TASK STATEMENT:
Find the word "swapped" in the records and copy every line where it occurs.

------ EXCERPTED RECORDS ------

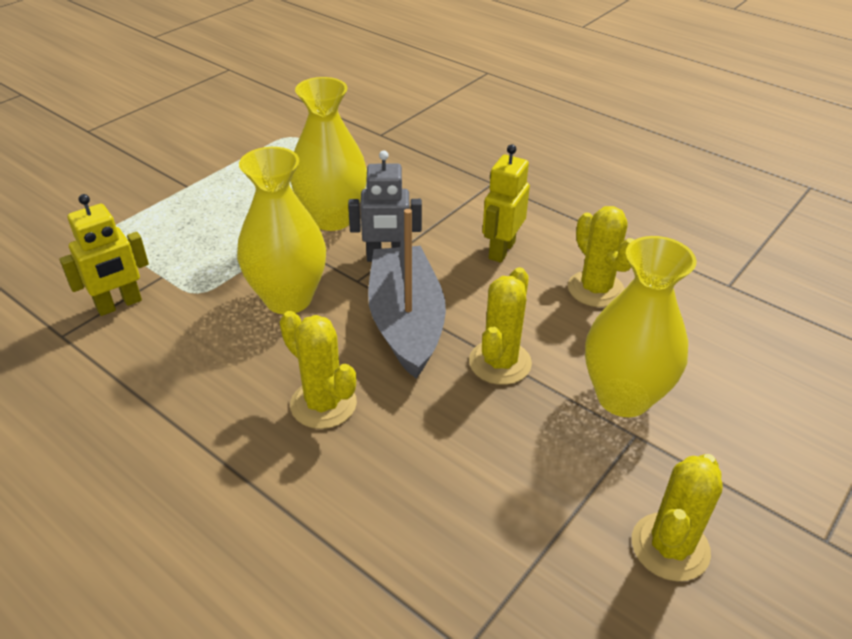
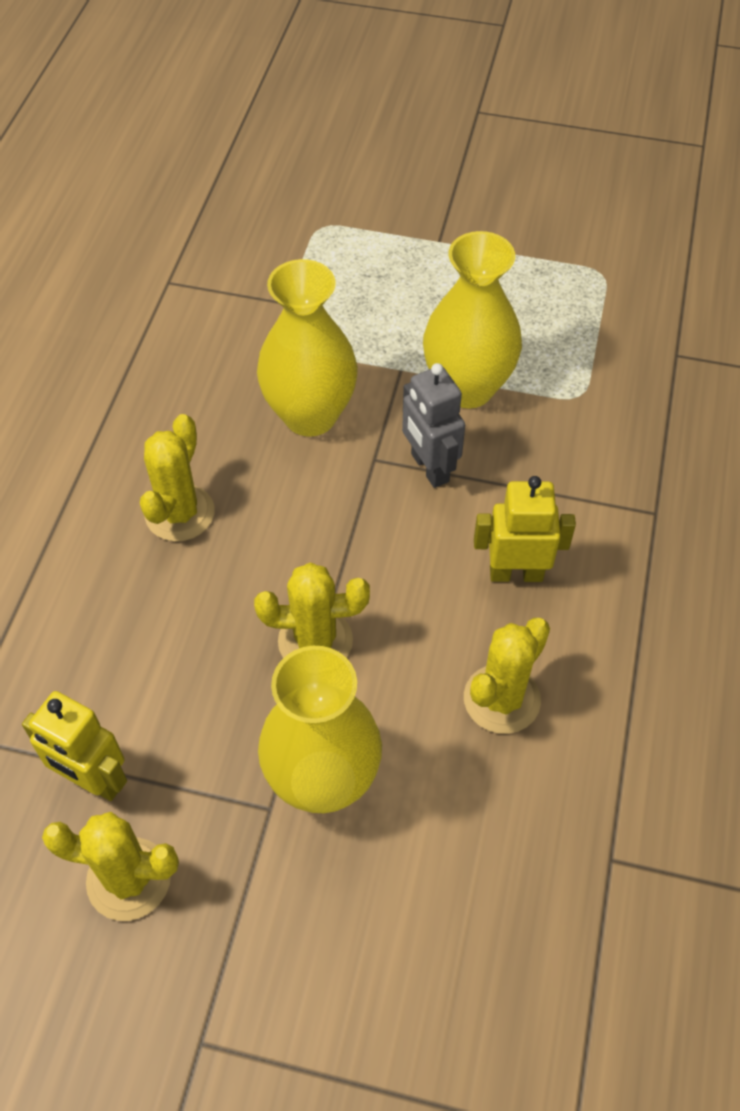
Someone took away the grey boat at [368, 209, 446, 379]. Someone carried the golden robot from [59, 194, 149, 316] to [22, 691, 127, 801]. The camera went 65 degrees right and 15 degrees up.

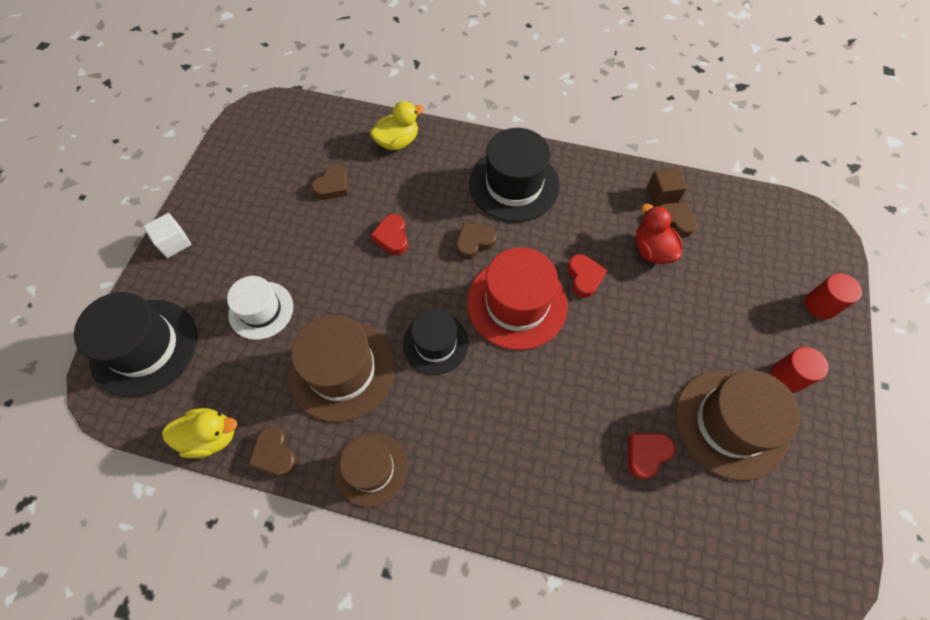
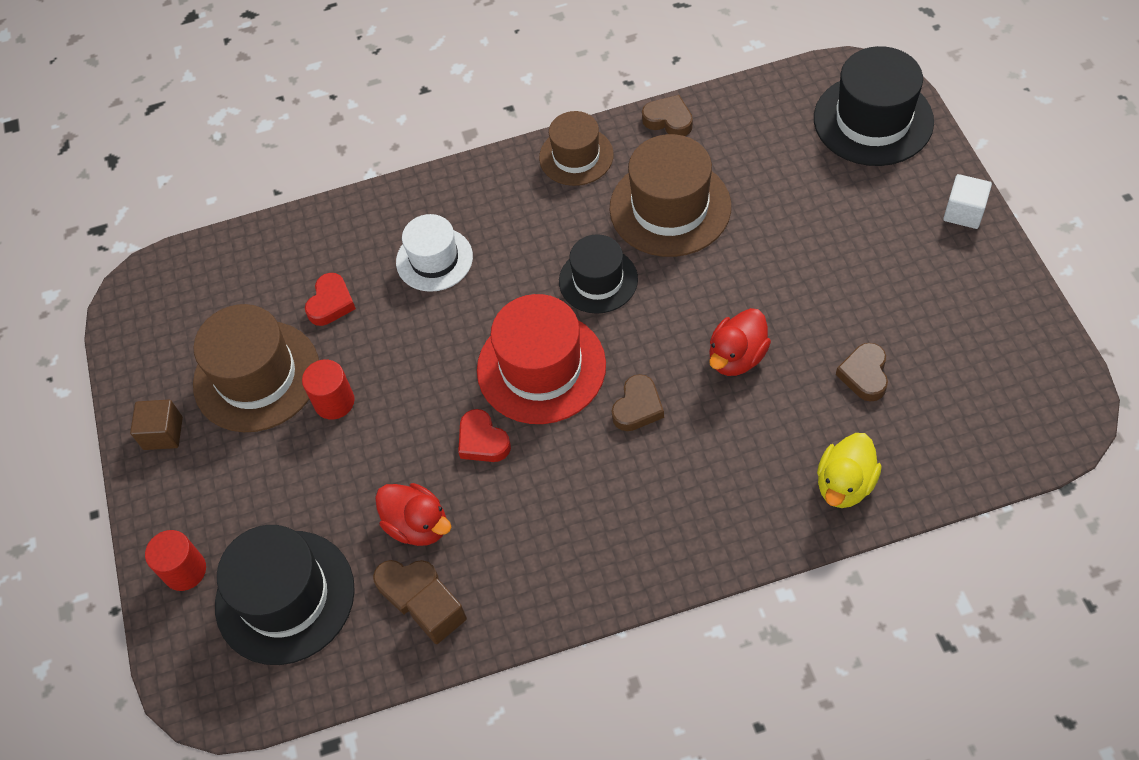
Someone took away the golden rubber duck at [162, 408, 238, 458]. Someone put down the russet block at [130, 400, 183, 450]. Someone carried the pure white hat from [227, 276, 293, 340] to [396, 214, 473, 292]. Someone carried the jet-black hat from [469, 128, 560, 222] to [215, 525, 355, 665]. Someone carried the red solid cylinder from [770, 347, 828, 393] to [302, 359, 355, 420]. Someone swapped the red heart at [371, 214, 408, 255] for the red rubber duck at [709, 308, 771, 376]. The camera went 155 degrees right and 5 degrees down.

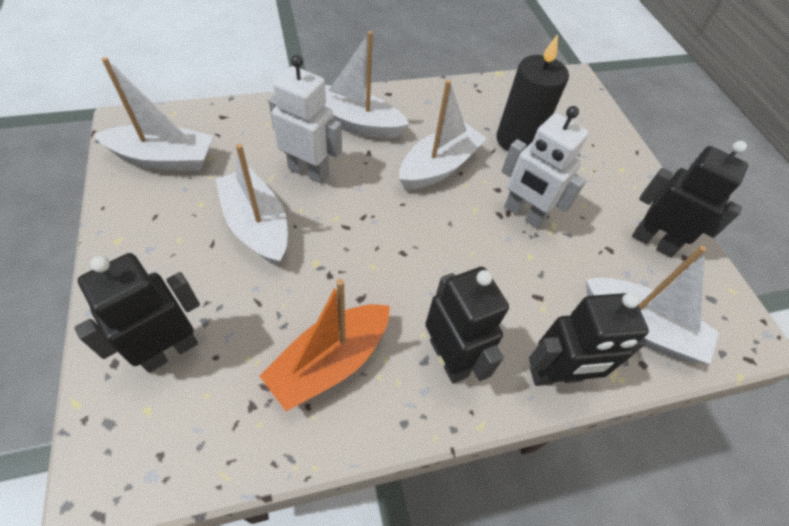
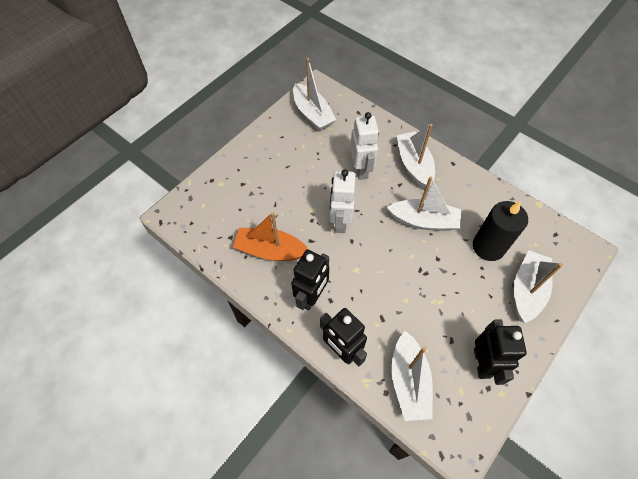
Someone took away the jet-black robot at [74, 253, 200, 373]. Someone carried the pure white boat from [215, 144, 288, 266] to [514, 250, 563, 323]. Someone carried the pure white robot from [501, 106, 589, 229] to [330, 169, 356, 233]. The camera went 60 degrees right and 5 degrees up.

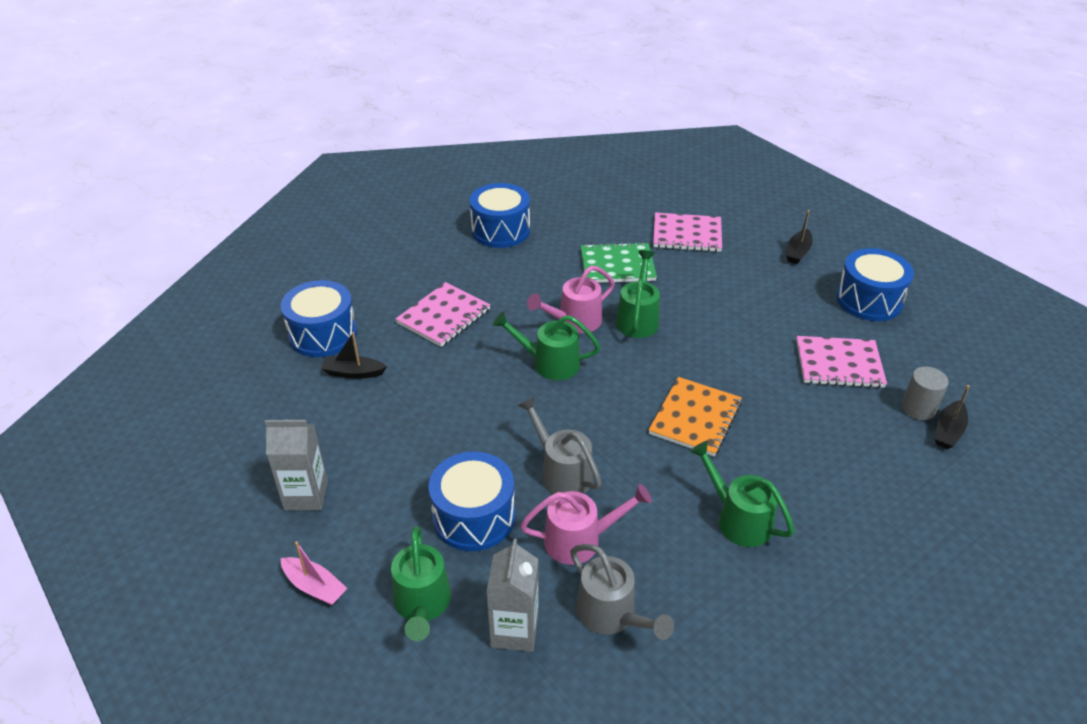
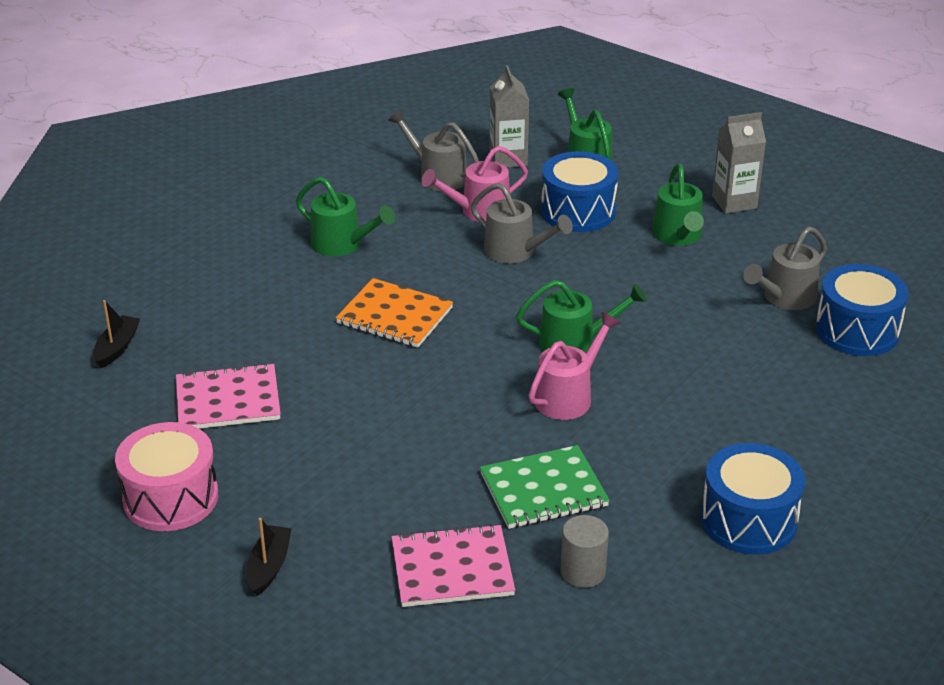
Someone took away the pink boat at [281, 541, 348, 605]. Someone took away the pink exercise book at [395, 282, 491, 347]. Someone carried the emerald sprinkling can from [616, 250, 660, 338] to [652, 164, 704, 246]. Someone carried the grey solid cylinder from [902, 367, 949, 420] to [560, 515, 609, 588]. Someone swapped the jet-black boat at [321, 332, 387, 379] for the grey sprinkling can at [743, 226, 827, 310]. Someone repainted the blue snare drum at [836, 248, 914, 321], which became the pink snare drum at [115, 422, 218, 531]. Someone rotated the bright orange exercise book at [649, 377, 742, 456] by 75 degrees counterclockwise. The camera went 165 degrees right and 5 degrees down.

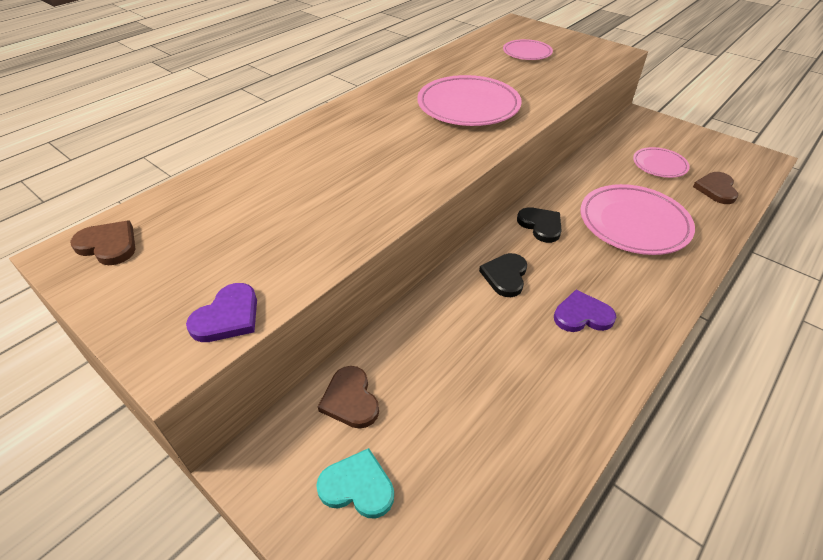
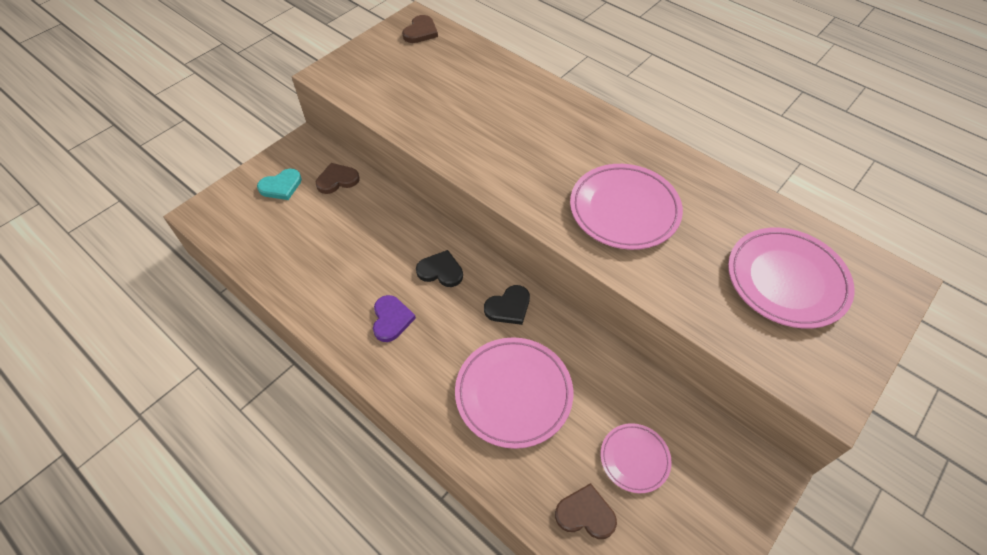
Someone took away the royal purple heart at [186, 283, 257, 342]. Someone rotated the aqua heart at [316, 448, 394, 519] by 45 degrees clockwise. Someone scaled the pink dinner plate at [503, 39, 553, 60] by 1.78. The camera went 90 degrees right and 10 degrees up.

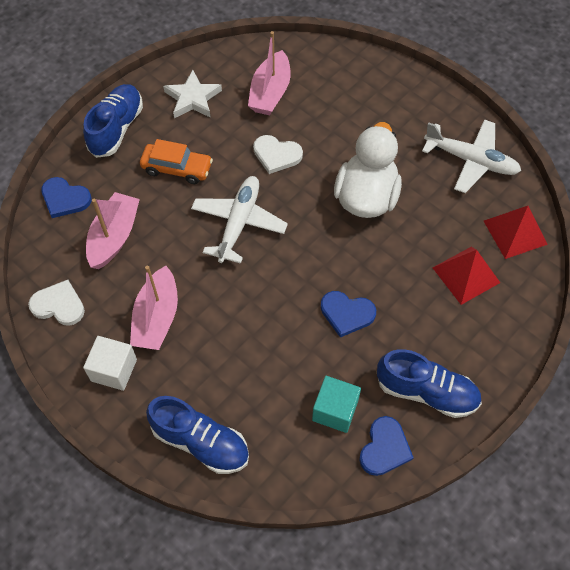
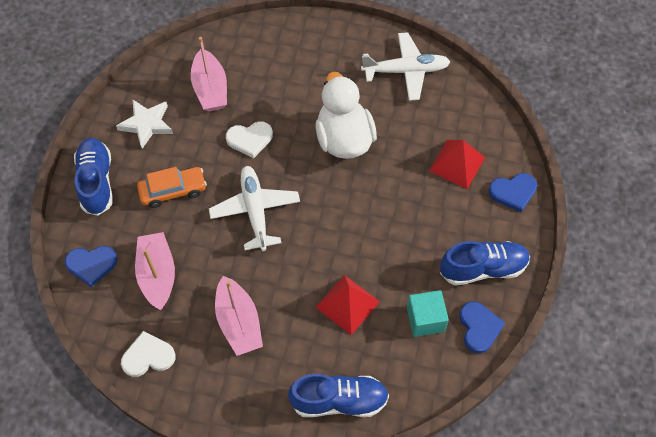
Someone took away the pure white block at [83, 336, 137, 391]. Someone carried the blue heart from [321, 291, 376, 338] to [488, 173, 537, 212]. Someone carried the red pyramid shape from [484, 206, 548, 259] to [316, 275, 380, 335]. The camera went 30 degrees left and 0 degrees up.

------

YOUR RESPONSE:
Someone took away the golden rubber duck at [162, 408, 238, 458]. Someone put down the russet block at [130, 400, 183, 450]. Someone carried the pure white hat from [227, 276, 293, 340] to [396, 214, 473, 292]. Someone carried the jet-black hat from [469, 128, 560, 222] to [215, 525, 355, 665]. Someone carried the red solid cylinder from [770, 347, 828, 393] to [302, 359, 355, 420]. Someone swapped the red heart at [371, 214, 408, 255] for the red rubber duck at [709, 308, 771, 376]. The camera went 155 degrees right and 5 degrees down.
Someone took away the pink boat at [281, 541, 348, 605]. Someone took away the pink exercise book at [395, 282, 491, 347]. Someone carried the emerald sprinkling can from [616, 250, 660, 338] to [652, 164, 704, 246]. Someone carried the grey solid cylinder from [902, 367, 949, 420] to [560, 515, 609, 588]. Someone swapped the jet-black boat at [321, 332, 387, 379] for the grey sprinkling can at [743, 226, 827, 310]. Someone repainted the blue snare drum at [836, 248, 914, 321], which became the pink snare drum at [115, 422, 218, 531]. Someone rotated the bright orange exercise book at [649, 377, 742, 456] by 75 degrees counterclockwise. The camera went 165 degrees right and 5 degrees down.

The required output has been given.